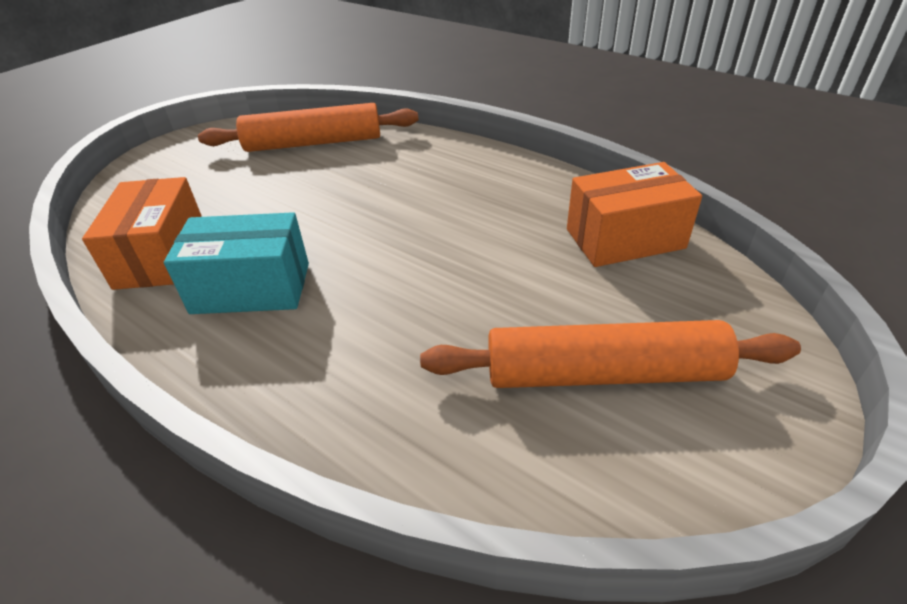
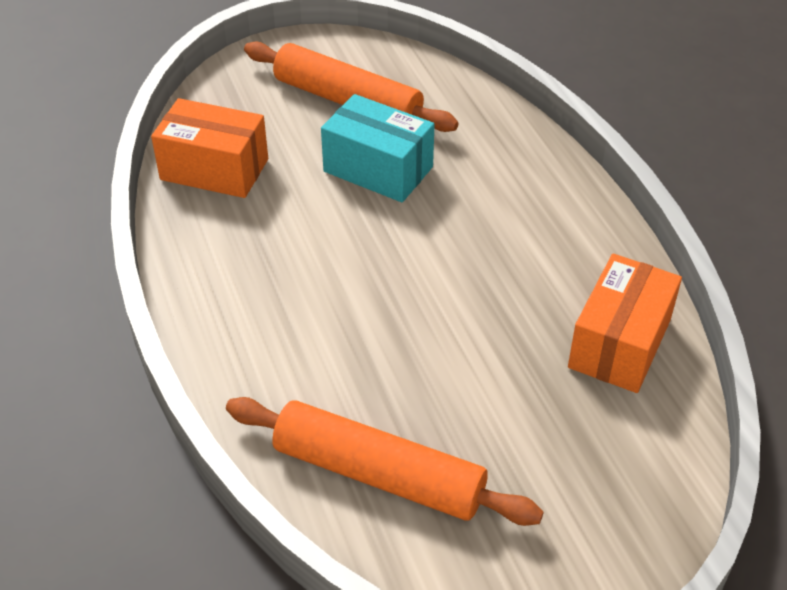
camera: 150 degrees left, 5 degrees up
turquoise box [164,212,309,314] -> turquoise box moved to [321,94,435,202]

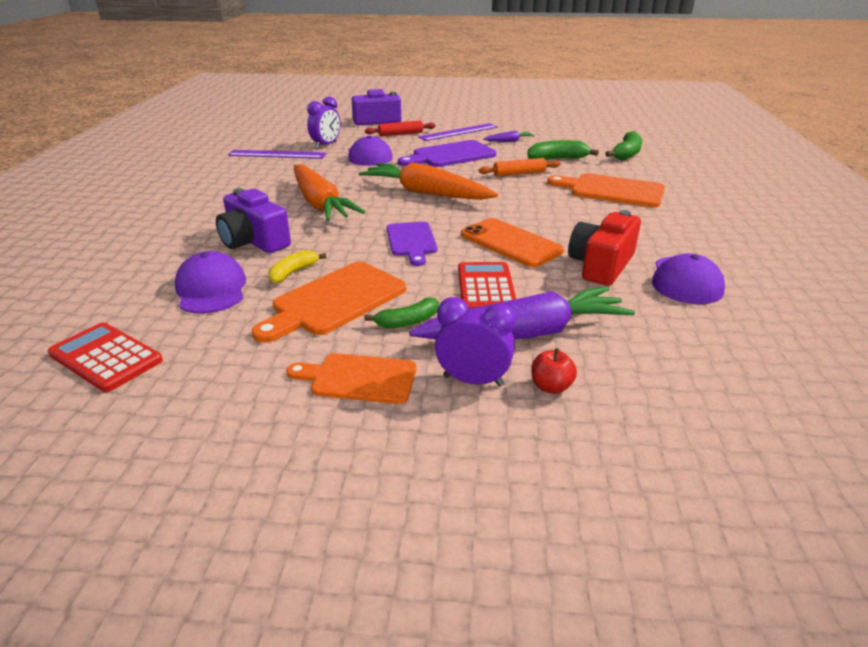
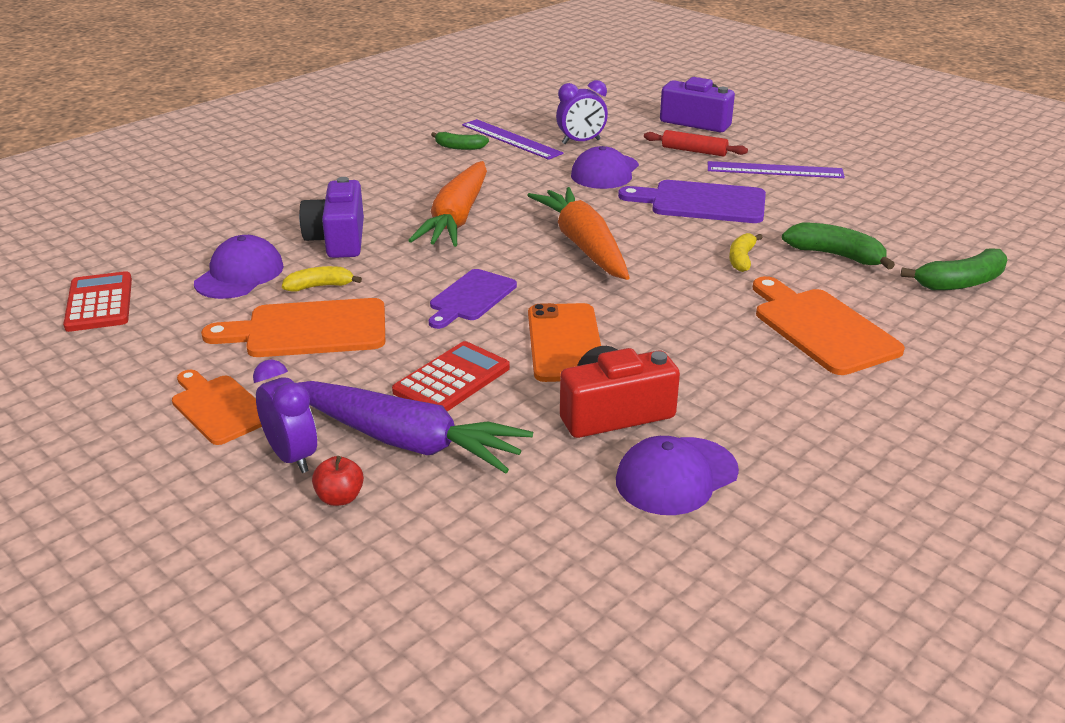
camera: 40 degrees right, 0 degrees up
green banana [364,298,439,328] -> green banana moved to [431,132,489,150]
orange rolling pin [479,158,560,177] -> yellow banana [729,233,763,272]
purple carrot [483,131,535,142] -> none

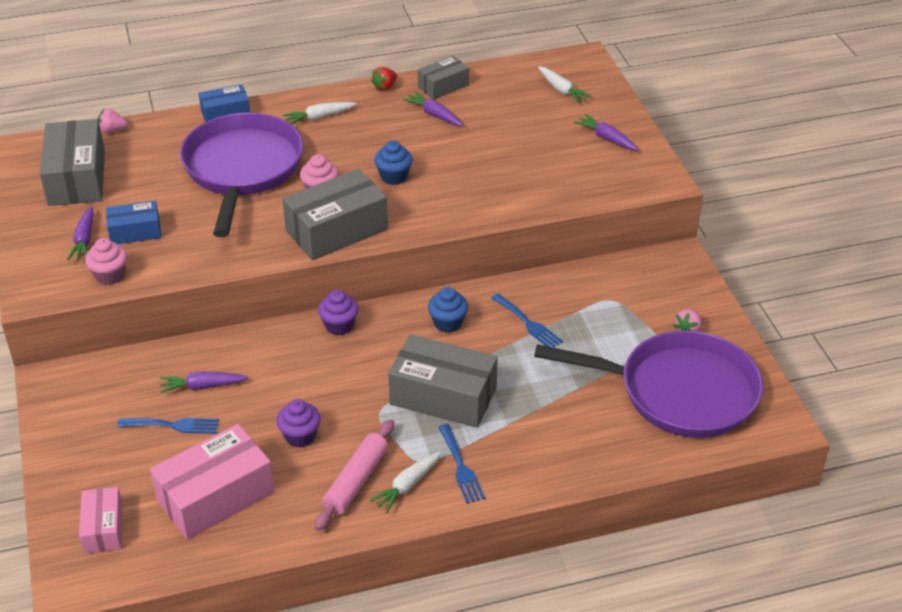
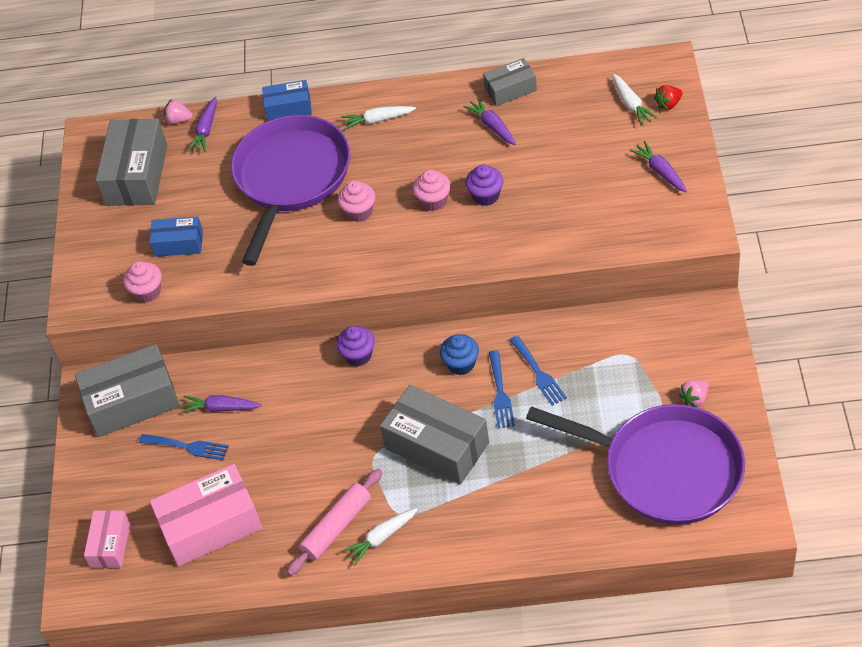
camera: 20 degrees right, 10 degrees up
purple carrot [67,206,94,260] -> purple carrot moved to [187,97,217,152]
purple cupcake [276,399,321,447] -> purple cupcake moved to [465,164,503,206]
grey box [283,169,388,260] -> grey box moved to [75,344,180,437]
red strawberry [371,67,397,91] -> red strawberry moved to [654,85,682,110]
blue cupcake [374,140,413,185] -> pink cupcake [413,170,451,211]
blue fork [438,424,485,504] -> blue fork moved to [489,350,515,429]

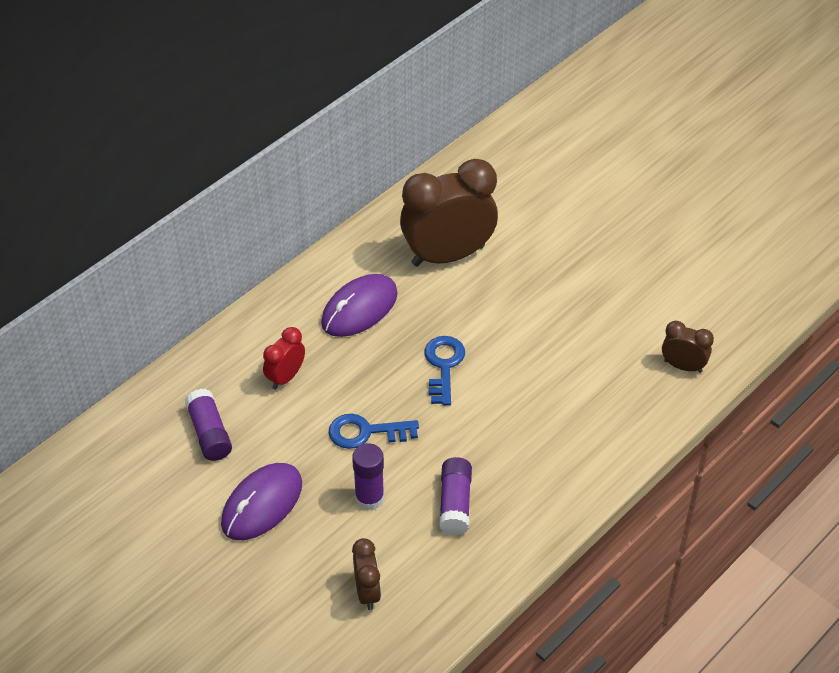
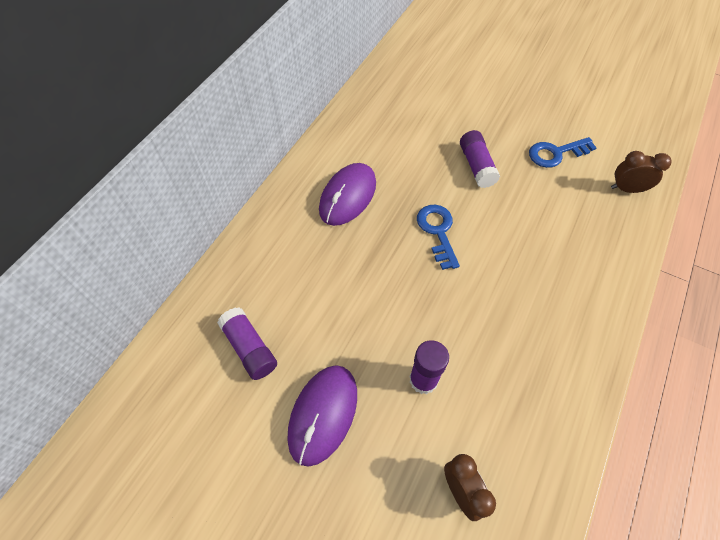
camera: 15 degrees left, 10 degrees up
red clock [263,327,305,390] -> none
blue key [329,414,419,449] -> blue key moved to [529,137,597,168]
brown clock [400,159,498,266] -> none
purple glue stick [439,457,472,535] -> purple glue stick moved to [460,130,500,188]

**********

* **WHAT YOU NEED TO DO**
When you write out the material above, keep every line exact and drop each picture.

* **OUTPUT FOR THIS TASK**
camera: 150 degrees left, 5 degrees up
turquoise box [164,212,309,314] -> turquoise box moved to [321,94,435,202]

camera: 40 degrees right, 0 degrees up
green banana [364,298,439,328] -> green banana moved to [431,132,489,150]
orange rolling pin [479,158,560,177] -> yellow banana [729,233,763,272]
purple carrot [483,131,535,142] -> none

camera: 20 degrees right, 10 degrees up
purple carrot [67,206,94,260] -> purple carrot moved to [187,97,217,152]
purple cupcake [276,399,321,447] -> purple cupcake moved to [465,164,503,206]
grey box [283,169,388,260] -> grey box moved to [75,344,180,437]
red strawberry [371,67,397,91] -> red strawberry moved to [654,85,682,110]
blue cupcake [374,140,413,185] -> pink cupcake [413,170,451,211]
blue fork [438,424,485,504] -> blue fork moved to [489,350,515,429]

camera: 15 degrees left, 10 degrees up
red clock [263,327,305,390] -> none
blue key [329,414,419,449] -> blue key moved to [529,137,597,168]
brown clock [400,159,498,266] -> none
purple glue stick [439,457,472,535] -> purple glue stick moved to [460,130,500,188]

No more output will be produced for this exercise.